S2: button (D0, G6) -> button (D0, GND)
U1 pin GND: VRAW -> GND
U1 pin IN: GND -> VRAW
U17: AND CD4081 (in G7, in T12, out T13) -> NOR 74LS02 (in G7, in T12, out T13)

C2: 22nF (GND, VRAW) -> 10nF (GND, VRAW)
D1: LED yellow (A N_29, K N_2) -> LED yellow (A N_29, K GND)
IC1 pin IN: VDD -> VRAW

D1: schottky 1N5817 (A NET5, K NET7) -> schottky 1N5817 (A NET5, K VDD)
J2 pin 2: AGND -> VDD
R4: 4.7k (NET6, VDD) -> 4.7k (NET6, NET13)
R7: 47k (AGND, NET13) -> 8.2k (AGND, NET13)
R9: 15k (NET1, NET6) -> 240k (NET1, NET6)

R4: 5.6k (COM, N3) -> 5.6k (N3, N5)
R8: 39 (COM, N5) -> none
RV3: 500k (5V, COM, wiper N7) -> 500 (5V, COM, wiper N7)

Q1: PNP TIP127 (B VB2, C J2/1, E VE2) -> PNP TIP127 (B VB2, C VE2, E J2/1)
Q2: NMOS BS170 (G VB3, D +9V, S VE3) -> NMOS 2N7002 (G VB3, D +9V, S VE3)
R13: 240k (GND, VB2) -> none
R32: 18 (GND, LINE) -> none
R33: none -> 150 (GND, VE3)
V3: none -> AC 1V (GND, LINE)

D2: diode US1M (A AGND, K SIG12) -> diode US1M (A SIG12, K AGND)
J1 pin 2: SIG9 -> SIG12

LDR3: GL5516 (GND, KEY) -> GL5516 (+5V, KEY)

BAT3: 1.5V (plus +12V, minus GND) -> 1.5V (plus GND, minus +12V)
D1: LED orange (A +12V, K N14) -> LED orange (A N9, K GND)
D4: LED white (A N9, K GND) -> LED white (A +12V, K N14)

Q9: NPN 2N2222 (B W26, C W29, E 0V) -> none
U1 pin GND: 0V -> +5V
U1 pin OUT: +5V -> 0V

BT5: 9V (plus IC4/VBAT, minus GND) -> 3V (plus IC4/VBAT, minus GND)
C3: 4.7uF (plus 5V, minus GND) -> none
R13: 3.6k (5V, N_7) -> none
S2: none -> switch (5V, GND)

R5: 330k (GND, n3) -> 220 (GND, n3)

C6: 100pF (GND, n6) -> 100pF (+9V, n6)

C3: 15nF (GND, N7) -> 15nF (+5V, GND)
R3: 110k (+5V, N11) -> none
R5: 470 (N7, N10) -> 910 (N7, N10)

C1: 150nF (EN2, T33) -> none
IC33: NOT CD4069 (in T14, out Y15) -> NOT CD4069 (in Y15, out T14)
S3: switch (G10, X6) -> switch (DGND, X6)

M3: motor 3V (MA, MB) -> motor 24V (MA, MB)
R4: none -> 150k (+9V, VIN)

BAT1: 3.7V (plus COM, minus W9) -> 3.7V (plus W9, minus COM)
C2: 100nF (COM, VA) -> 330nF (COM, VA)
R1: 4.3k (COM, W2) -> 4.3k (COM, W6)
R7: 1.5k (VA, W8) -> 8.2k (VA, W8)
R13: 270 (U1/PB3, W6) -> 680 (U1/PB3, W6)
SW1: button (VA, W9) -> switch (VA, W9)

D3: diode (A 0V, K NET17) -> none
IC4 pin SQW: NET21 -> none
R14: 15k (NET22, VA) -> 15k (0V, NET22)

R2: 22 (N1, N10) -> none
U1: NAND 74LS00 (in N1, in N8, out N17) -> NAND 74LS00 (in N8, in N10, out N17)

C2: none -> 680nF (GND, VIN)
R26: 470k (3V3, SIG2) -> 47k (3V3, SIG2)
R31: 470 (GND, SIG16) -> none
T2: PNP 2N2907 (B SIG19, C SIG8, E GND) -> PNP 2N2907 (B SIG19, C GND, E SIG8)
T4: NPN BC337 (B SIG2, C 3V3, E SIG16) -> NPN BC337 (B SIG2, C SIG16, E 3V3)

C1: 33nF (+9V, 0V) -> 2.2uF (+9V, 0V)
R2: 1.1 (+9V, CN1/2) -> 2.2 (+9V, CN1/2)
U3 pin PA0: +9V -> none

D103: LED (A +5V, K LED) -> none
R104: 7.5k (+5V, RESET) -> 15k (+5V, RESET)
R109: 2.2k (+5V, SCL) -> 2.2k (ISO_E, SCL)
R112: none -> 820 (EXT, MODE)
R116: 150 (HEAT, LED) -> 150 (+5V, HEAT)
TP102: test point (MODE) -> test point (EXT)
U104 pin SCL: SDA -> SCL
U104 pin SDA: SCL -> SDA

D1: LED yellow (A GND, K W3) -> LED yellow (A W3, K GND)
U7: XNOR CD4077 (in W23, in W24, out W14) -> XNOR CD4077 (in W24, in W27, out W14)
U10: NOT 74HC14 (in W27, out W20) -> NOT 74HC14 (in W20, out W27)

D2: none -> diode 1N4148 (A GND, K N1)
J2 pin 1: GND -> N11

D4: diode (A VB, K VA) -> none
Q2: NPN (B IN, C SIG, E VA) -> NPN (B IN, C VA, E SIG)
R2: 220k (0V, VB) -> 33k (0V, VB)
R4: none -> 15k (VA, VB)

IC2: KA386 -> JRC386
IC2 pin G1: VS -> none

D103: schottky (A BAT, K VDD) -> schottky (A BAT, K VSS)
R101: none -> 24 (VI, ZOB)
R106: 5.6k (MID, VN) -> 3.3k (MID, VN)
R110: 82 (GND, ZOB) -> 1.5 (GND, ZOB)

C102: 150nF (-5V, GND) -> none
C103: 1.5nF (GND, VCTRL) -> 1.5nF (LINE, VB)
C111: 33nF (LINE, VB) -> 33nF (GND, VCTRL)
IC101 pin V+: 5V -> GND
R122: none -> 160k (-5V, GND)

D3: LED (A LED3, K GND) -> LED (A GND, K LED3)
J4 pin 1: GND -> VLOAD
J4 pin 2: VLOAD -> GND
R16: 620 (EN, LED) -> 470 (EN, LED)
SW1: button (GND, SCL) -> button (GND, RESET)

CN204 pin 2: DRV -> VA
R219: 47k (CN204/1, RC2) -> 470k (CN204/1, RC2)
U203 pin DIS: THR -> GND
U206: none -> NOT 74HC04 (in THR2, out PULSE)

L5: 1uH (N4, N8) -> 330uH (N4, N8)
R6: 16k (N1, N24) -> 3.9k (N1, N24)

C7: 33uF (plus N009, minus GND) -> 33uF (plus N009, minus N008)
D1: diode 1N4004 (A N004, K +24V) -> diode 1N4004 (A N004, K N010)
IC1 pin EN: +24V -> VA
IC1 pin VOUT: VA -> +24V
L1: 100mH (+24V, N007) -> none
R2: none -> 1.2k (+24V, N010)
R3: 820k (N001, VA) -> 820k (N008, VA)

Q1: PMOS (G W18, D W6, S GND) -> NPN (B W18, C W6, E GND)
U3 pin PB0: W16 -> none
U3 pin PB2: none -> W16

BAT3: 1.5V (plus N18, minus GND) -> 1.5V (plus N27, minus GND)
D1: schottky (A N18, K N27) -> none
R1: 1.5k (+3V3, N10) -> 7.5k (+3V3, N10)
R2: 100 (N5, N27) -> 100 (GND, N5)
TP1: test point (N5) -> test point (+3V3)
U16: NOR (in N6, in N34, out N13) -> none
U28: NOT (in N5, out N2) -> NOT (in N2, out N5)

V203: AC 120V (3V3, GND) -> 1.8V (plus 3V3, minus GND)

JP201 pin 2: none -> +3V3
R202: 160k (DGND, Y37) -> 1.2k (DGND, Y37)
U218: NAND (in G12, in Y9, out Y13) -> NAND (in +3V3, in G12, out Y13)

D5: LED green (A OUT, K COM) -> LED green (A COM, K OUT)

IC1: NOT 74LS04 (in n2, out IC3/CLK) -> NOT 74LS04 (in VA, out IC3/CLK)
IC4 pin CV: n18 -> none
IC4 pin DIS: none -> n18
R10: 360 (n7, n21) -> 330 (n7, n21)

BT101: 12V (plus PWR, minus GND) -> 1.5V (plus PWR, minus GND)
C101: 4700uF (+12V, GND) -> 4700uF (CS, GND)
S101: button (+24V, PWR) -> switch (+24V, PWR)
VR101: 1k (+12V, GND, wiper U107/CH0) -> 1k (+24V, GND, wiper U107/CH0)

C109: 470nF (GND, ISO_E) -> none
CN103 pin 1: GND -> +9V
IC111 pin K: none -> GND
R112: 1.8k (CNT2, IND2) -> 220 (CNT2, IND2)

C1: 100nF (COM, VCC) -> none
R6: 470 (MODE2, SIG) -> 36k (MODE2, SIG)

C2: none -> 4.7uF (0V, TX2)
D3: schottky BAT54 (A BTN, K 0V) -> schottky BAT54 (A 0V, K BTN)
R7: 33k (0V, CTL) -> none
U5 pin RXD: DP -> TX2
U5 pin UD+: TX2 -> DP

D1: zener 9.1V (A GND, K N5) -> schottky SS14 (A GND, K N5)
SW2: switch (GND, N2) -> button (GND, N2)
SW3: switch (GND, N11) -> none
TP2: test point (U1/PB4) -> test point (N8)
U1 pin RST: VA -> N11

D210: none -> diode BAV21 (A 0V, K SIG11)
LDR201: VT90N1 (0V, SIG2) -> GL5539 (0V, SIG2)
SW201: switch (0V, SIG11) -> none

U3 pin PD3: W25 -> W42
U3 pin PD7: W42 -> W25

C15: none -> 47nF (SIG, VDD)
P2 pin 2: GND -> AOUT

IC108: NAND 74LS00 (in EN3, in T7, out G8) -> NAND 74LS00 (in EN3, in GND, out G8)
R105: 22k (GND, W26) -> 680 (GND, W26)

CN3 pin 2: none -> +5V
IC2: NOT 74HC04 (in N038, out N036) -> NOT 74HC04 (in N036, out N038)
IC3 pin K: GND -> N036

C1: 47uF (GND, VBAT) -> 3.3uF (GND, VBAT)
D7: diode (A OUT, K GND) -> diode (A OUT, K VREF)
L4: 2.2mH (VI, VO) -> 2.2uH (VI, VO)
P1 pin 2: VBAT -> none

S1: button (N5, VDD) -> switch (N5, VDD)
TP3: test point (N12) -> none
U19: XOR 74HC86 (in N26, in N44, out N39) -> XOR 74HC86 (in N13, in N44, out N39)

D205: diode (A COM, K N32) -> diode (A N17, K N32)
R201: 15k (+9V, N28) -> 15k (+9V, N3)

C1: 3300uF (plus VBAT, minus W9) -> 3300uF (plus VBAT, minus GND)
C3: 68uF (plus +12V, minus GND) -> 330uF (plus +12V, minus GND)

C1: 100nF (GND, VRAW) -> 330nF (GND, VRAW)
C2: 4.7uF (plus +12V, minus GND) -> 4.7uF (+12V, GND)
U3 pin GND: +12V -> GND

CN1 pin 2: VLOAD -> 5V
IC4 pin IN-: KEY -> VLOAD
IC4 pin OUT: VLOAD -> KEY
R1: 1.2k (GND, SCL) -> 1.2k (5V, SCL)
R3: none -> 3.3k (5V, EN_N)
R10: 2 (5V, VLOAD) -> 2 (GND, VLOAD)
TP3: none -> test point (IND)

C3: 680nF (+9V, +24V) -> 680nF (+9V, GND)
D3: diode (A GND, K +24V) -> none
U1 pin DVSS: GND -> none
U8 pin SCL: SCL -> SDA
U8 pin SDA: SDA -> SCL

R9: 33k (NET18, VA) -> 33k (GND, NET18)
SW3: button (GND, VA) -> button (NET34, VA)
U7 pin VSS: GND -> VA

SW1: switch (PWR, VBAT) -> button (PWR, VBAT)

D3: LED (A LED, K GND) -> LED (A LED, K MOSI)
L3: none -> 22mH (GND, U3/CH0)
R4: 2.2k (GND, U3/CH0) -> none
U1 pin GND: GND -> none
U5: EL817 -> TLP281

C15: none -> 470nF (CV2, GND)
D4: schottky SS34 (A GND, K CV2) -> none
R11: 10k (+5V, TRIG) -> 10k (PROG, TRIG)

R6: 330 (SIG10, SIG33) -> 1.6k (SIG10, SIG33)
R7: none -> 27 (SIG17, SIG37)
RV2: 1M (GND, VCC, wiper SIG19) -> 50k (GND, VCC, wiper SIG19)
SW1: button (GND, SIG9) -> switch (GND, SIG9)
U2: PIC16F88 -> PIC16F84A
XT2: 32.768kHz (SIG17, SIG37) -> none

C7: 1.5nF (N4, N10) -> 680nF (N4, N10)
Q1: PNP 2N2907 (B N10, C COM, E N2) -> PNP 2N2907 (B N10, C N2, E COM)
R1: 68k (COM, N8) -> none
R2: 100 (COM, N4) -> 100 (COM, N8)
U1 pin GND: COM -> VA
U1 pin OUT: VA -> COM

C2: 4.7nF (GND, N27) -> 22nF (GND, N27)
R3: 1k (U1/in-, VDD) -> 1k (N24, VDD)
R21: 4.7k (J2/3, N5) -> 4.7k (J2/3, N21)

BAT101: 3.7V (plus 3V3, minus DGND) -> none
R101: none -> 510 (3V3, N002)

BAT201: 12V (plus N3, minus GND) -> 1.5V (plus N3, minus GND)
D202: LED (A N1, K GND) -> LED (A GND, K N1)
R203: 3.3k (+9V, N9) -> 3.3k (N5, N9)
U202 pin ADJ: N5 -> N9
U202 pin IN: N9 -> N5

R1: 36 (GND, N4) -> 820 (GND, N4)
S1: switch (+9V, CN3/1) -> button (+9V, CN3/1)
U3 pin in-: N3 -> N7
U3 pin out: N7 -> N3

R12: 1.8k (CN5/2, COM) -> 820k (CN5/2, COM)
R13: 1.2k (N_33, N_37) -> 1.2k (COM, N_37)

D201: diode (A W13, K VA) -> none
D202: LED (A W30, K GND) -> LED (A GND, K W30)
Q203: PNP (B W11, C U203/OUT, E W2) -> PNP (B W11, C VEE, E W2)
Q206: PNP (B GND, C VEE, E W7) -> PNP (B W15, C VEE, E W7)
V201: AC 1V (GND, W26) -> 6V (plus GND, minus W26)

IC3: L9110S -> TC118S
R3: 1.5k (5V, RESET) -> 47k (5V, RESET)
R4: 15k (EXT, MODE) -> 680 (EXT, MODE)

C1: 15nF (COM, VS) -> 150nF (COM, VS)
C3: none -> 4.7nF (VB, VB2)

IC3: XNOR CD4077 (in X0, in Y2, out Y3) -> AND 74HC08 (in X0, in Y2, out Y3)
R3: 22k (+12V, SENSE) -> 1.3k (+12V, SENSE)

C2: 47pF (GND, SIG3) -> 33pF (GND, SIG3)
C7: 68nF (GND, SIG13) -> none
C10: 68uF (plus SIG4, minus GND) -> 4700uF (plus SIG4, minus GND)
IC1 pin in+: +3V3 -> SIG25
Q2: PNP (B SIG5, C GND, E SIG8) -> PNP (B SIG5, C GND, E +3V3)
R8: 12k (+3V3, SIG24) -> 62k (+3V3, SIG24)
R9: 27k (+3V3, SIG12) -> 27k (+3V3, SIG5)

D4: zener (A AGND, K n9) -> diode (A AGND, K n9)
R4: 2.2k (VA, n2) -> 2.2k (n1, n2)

#### Problem to work on
From the listing above, return every line that carries the string "zener".

#### Solved exercise
D1: zener 9.1V (A GND, K N5) -> schottky SS14 (A GND, K N5)
D4: zener (A AGND, K n9) -> diode (A AGND, K n9)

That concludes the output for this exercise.